((

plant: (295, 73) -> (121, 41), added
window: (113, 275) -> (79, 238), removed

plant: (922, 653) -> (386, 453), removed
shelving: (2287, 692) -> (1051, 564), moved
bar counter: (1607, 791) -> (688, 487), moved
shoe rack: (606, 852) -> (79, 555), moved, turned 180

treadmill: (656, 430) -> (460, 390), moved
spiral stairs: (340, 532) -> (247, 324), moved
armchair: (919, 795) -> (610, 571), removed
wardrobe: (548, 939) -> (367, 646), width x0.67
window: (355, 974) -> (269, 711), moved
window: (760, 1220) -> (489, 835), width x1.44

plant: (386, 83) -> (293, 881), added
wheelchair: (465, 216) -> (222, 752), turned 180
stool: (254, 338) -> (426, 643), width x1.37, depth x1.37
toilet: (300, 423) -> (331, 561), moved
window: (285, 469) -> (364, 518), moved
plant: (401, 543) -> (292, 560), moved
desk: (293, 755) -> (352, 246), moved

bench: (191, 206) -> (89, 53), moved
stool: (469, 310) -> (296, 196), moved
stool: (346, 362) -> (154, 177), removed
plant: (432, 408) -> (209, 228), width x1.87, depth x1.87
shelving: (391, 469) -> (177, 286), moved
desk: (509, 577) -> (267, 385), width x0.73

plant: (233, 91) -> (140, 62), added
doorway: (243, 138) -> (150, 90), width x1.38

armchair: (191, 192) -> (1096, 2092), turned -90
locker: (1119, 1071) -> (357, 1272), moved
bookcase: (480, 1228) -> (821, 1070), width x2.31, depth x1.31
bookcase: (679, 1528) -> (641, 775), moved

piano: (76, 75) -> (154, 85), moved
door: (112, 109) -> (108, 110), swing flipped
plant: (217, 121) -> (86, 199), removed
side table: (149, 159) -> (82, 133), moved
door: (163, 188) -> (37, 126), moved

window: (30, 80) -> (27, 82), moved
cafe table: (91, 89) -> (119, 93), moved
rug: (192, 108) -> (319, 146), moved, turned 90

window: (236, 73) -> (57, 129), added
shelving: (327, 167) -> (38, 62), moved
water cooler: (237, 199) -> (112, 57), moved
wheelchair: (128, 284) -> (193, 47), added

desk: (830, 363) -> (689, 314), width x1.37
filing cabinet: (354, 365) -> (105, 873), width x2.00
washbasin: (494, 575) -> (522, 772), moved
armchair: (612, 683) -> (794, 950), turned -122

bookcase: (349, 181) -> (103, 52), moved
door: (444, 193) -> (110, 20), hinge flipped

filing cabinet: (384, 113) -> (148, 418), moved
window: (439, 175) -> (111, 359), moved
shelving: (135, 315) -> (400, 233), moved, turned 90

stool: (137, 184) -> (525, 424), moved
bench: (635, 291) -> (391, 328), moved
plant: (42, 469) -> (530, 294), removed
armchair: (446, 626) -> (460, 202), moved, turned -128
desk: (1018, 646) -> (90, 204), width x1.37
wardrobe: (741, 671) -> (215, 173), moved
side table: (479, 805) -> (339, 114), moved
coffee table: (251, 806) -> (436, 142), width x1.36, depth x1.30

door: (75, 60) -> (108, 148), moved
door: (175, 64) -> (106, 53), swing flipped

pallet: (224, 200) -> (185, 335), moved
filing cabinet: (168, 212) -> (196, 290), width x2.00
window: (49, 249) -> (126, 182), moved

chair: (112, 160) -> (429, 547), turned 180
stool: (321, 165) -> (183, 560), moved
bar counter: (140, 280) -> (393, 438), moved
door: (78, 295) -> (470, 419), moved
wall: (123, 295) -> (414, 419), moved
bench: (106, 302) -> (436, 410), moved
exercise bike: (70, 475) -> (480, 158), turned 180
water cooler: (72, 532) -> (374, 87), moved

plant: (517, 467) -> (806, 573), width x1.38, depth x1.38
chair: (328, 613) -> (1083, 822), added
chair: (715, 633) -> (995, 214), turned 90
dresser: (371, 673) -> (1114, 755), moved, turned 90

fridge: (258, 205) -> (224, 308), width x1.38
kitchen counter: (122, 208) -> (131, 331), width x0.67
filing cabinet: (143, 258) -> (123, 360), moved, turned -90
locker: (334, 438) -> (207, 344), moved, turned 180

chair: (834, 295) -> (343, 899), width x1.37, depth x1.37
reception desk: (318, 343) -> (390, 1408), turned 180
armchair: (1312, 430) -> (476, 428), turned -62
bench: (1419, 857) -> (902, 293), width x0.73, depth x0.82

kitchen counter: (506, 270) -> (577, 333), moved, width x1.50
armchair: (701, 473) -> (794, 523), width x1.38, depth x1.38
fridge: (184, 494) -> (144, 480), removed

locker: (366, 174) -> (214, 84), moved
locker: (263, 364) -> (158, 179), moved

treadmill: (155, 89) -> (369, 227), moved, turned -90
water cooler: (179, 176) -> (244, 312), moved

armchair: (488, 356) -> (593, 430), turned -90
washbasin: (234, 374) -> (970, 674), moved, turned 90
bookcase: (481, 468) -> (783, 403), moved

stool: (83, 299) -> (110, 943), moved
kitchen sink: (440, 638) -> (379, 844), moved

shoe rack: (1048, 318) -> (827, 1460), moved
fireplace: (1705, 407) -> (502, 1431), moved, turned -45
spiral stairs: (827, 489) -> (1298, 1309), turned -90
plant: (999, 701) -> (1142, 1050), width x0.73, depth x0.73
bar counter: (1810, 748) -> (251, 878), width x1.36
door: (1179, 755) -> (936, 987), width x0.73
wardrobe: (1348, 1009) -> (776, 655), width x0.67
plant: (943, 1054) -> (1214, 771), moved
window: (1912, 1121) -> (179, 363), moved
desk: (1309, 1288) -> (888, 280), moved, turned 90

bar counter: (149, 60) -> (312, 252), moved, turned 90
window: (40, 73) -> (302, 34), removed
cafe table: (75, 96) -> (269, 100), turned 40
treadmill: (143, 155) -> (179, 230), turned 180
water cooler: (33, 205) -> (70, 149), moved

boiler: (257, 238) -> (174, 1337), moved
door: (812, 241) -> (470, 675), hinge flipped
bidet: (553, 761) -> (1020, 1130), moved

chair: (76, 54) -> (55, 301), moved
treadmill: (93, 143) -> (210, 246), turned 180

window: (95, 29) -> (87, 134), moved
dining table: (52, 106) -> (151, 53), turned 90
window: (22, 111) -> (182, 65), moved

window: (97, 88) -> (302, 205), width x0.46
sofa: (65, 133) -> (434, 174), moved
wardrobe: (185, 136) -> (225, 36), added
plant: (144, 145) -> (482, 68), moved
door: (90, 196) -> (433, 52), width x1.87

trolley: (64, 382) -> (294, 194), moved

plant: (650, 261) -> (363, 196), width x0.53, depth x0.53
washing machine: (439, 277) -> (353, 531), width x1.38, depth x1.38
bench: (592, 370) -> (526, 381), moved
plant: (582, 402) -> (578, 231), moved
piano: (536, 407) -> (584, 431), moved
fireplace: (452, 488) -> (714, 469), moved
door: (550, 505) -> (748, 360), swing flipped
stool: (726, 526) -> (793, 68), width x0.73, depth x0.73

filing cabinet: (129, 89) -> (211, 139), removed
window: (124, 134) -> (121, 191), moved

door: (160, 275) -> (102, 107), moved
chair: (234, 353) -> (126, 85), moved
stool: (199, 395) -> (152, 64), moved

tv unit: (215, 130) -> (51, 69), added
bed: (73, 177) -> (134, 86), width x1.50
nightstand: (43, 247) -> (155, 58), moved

))

Retype all the material exactly as shown.

#### RESULT FOR THIS EXERCISE
plant: (295, 73) -> (121, 41), added
window: (113, 275) -> (79, 238), removed

plant: (922, 653) -> (386, 453), removed
shelving: (2287, 692) -> (1051, 564), moved
bar counter: (1607, 791) -> (688, 487), moved
shoe rack: (606, 852) -> (79, 555), moved, turned 180

treadmill: (656, 430) -> (460, 390), moved
spiral stairs: (340, 532) -> (247, 324), moved
armchair: (919, 795) -> (610, 571), removed
wardrobe: (548, 939) -> (367, 646), width x0.67
window: (355, 974) -> (269, 711), moved
window: (760, 1220) -> (489, 835), width x1.44

plant: (386, 83) -> (293, 881), added
wheelchair: (465, 216) -> (222, 752), turned 180
stool: (254, 338) -> (426, 643), width x1.37, depth x1.37
toilet: (300, 423) -> (331, 561), moved
window: (285, 469) -> (364, 518), moved
plant: (401, 543) -> (292, 560), moved
desk: (293, 755) -> (352, 246), moved

bench: (191, 206) -> (89, 53), moved
stool: (469, 310) -> (296, 196), moved
stool: (346, 362) -> (154, 177), removed
plant: (432, 408) -> (209, 228), width x1.87, depth x1.87
shelving: (391, 469) -> (177, 286), moved
desk: (509, 577) -> (267, 385), width x0.73

plant: (233, 91) -> (140, 62), added
doorway: (243, 138) -> (150, 90), width x1.38

armchair: (191, 192) -> (1096, 2092), turned -90
locker: (1119, 1071) -> (357, 1272), moved
bookcase: (480, 1228) -> (821, 1070), width x2.31, depth x1.31
bookcase: (679, 1528) -> (641, 775), moved

piano: (76, 75) -> (154, 85), moved
door: (112, 109) -> (108, 110), swing flipped
plant: (217, 121) -> (86, 199), removed
side table: (149, 159) -> (82, 133), moved
door: (163, 188) -> (37, 126), moved

window: (30, 80) -> (27, 82), moved
cafe table: (91, 89) -> (119, 93), moved
rug: (192, 108) -> (319, 146), moved, turned 90

window: (236, 73) -> (57, 129), added
shelving: (327, 167) -> (38, 62), moved
water cooler: (237, 199) -> (112, 57), moved
wheelchair: (128, 284) -> (193, 47), added

desk: (830, 363) -> (689, 314), width x1.37
filing cabinet: (354, 365) -> (105, 873), width x2.00
washbasin: (494, 575) -> (522, 772), moved
armchair: (612, 683) -> (794, 950), turned -122

bookcase: (349, 181) -> (103, 52), moved
door: (444, 193) -> (110, 20), hinge flipped

filing cabinet: (384, 113) -> (148, 418), moved
window: (439, 175) -> (111, 359), moved
shelving: (135, 315) -> (400, 233), moved, turned 90

stool: (137, 184) -> (525, 424), moved
bench: (635, 291) -> (391, 328), moved
plant: (42, 469) -> (530, 294), removed
armchair: (446, 626) -> (460, 202), moved, turned -128
desk: (1018, 646) -> (90, 204), width x1.37
wardrobe: (741, 671) -> (215, 173), moved
side table: (479, 805) -> (339, 114), moved
coffee table: (251, 806) -> (436, 142), width x1.36, depth x1.30

door: (75, 60) -> (108, 148), moved
door: (175, 64) -> (106, 53), swing flipped

pallet: (224, 200) -> (185, 335), moved
filing cabinet: (168, 212) -> (196, 290), width x2.00
window: (49, 249) -> (126, 182), moved

chair: (112, 160) -> (429, 547), turned 180
stool: (321, 165) -> (183, 560), moved
bar counter: (140, 280) -> (393, 438), moved
door: (78, 295) -> (470, 419), moved
wall: (123, 295) -> (414, 419), moved
bench: (106, 302) -> (436, 410), moved
exercise bike: (70, 475) -> (480, 158), turned 180
water cooler: (72, 532) -> (374, 87), moved

plant: (517, 467) -> (806, 573), width x1.38, depth x1.38
chair: (328, 613) -> (1083, 822), added
chair: (715, 633) -> (995, 214), turned 90
dresser: (371, 673) -> (1114, 755), moved, turned 90

fridge: (258, 205) -> (224, 308), width x1.38
kitchen counter: (122, 208) -> (131, 331), width x0.67
filing cabinet: (143, 258) -> (123, 360), moved, turned -90
locker: (334, 438) -> (207, 344), moved, turned 180

chair: (834, 295) -> (343, 899), width x1.37, depth x1.37
reception desk: (318, 343) -> (390, 1408), turned 180
armchair: (1312, 430) -> (476, 428), turned -62
bench: (1419, 857) -> (902, 293), width x0.73, depth x0.82

kitchen counter: (506, 270) -> (577, 333), moved, width x1.50
armchair: (701, 473) -> (794, 523), width x1.38, depth x1.38
fridge: (184, 494) -> (144, 480), removed

locker: (366, 174) -> (214, 84), moved
locker: (263, 364) -> (158, 179), moved

treadmill: (155, 89) -> (369, 227), moved, turned -90
water cooler: (179, 176) -> (244, 312), moved

armchair: (488, 356) -> (593, 430), turned -90
washbasin: (234, 374) -> (970, 674), moved, turned 90
bookcase: (481, 468) -> (783, 403), moved

stool: (83, 299) -> (110, 943), moved
kitchen sink: (440, 638) -> (379, 844), moved

shoe rack: (1048, 318) -> (827, 1460), moved
fireplace: (1705, 407) -> (502, 1431), moved, turned -45
spiral stairs: (827, 489) -> (1298, 1309), turned -90
plant: (999, 701) -> (1142, 1050), width x0.73, depth x0.73
bar counter: (1810, 748) -> (251, 878), width x1.36
door: (1179, 755) -> (936, 987), width x0.73
wardrobe: (1348, 1009) -> (776, 655), width x0.67
plant: (943, 1054) -> (1214, 771), moved
window: (1912, 1121) -> (179, 363), moved
desk: (1309, 1288) -> (888, 280), moved, turned 90

bar counter: (149, 60) -> (312, 252), moved, turned 90
window: (40, 73) -> (302, 34), removed
cafe table: (75, 96) -> (269, 100), turned 40
treadmill: (143, 155) -> (179, 230), turned 180
water cooler: (33, 205) -> (70, 149), moved

boiler: (257, 238) -> (174, 1337), moved
door: (812, 241) -> (470, 675), hinge flipped
bidet: (553, 761) -> (1020, 1130), moved

chair: (76, 54) -> (55, 301), moved
treadmill: (93, 143) -> (210, 246), turned 180

window: (95, 29) -> (87, 134), moved
dining table: (52, 106) -> (151, 53), turned 90
window: (22, 111) -> (182, 65), moved

window: (97, 88) -> (302, 205), width x0.46
sofa: (65, 133) -> (434, 174), moved
wardrobe: (185, 136) -> (225, 36), added
plant: (144, 145) -> (482, 68), moved
door: (90, 196) -> (433, 52), width x1.87

trolley: (64, 382) -> (294, 194), moved

plant: (650, 261) -> (363, 196), width x0.53, depth x0.53
washing machine: (439, 277) -> (353, 531), width x1.38, depth x1.38
bench: (592, 370) -> (526, 381), moved
plant: (582, 402) -> (578, 231), moved
piano: (536, 407) -> (584, 431), moved
fireplace: (452, 488) -> (714, 469), moved
door: (550, 505) -> (748, 360), swing flipped
stool: (726, 526) -> (793, 68), width x0.73, depth x0.73

filing cabinet: (129, 89) -> (211, 139), removed
window: (124, 134) -> (121, 191), moved

door: (160, 275) -> (102, 107), moved
chair: (234, 353) -> (126, 85), moved
stool: (199, 395) -> (152, 64), moved

tv unit: (215, 130) -> (51, 69), added
bed: (73, 177) -> (134, 86), width x1.50
nightstand: (43, 247) -> (155, 58), moved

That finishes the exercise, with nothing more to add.